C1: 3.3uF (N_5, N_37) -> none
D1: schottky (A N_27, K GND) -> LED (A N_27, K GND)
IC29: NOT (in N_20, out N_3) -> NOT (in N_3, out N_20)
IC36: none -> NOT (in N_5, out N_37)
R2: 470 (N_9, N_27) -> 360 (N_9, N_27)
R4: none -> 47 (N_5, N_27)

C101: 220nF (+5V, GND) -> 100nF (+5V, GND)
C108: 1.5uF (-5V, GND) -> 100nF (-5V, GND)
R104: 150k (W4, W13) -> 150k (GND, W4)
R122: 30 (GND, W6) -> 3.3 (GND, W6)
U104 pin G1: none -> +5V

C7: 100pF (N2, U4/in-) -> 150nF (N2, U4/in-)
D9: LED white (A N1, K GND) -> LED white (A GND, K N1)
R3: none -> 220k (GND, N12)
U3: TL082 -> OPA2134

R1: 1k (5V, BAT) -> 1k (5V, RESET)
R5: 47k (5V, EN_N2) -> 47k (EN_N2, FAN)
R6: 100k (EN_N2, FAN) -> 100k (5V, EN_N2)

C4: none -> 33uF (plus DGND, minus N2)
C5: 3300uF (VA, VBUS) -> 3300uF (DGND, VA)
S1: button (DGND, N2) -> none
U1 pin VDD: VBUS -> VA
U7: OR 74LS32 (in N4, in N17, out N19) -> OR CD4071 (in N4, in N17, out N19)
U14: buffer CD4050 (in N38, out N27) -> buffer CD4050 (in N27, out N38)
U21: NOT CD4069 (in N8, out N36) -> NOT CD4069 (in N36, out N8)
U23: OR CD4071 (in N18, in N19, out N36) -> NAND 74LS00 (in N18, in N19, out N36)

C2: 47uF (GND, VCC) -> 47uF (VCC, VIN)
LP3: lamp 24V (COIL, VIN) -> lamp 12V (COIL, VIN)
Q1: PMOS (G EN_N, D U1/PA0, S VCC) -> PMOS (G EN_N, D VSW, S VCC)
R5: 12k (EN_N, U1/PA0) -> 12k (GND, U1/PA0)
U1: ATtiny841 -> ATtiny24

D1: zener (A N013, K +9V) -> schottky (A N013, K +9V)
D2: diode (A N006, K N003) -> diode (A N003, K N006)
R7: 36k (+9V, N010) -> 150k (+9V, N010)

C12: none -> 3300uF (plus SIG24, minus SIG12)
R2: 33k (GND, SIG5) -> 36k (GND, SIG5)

▸ **TRY IT**
Report every line above that has the string "plus" in it.

▸ **RESPONSE BOX**
C4: none -> 33uF (plus DGND, minus N2)
C12: none -> 3300uF (plus SIG24, minus SIG12)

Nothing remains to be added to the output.